__What is needed__.
Out of the records below, copy all lines in which the word "Someone" occurs.

─── Provided records

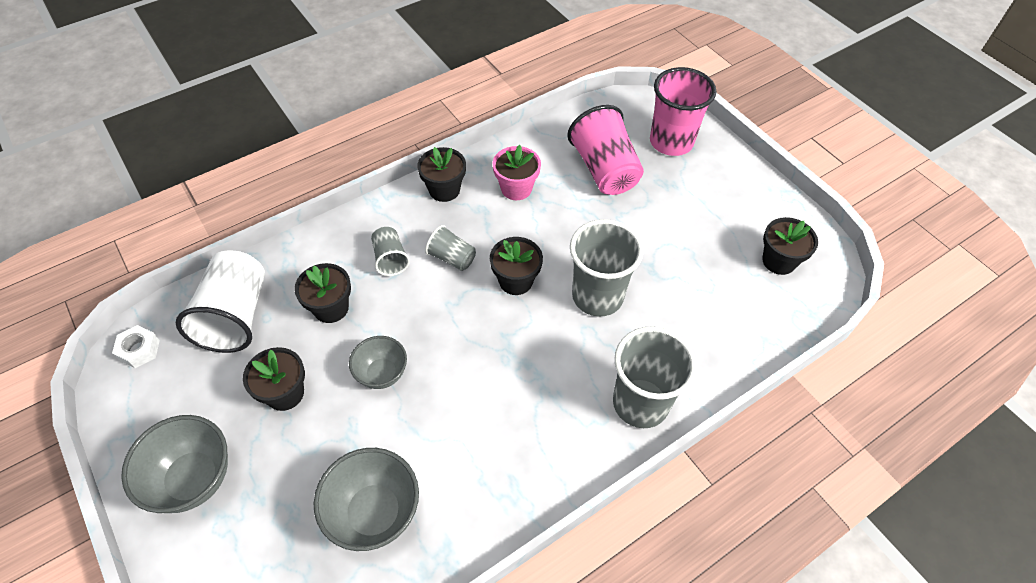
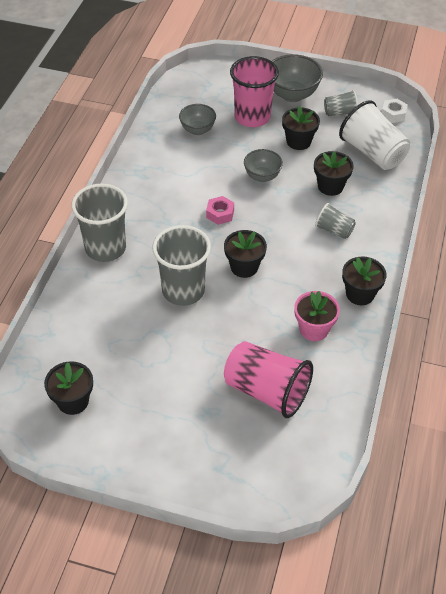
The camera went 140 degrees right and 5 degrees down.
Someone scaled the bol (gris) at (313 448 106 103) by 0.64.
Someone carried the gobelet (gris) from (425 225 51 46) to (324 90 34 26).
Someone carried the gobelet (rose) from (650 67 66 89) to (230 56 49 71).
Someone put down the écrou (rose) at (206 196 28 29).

──────

__Answer space__.
Someone scaled the bol (gris) at (313 448 106 103) by 0.64.
Someone carried the gobelet (gris) from (425 225 51 46) to (324 90 34 26).
Someone carried the gobelet (rose) from (650 67 66 89) to (230 56 49 71).
Someone put down the écrou (rose) at (206 196 28 29).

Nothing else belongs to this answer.